Task to complete =
Make an exact copy of the lines from the one containing "(173, 273) = (433, 442): black heart -> none" to the end of the records below, and leave out everything else.

(Data to use Opens)

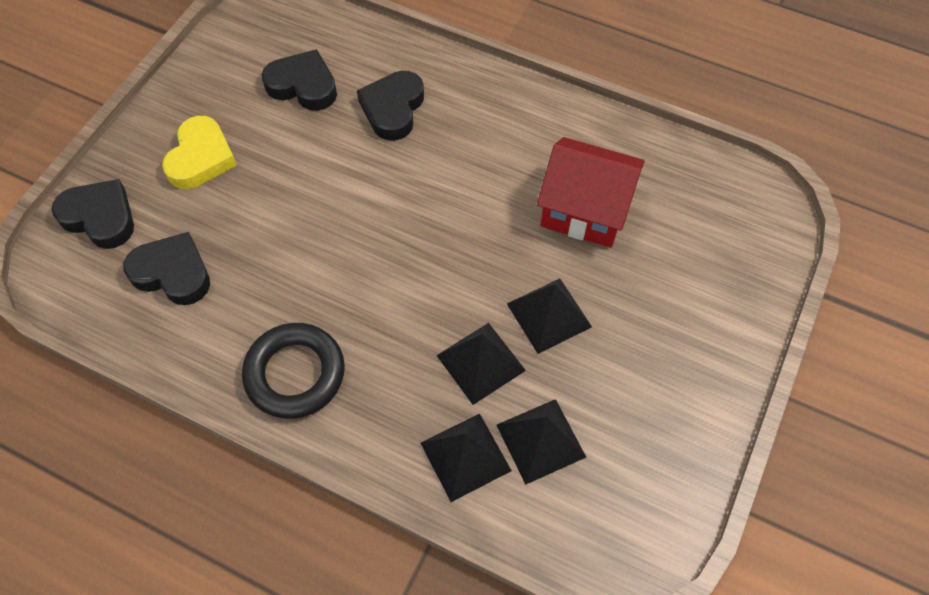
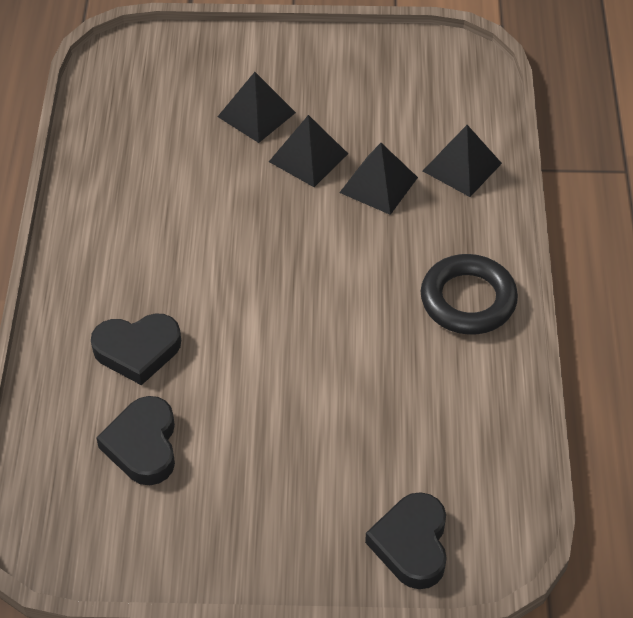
camera: 115 degrees left, 10 degrees down
(173, 273) = (433, 442): black heart -> none
(201, 158) = (288, 492): yellow heart -> none
(541, 440) = (420, 129): black pyramid -> black pyramid (256, 114)
(585, 210) = (187, 166): red house -> none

(Data to use Closes)

Output for this task =
(173, 273) = (433, 442): black heart -> none
(201, 158) = (288, 492): yellow heart -> none
(541, 440) = (420, 129): black pyramid -> black pyramid (256, 114)
(585, 210) = (187, 166): red house -> none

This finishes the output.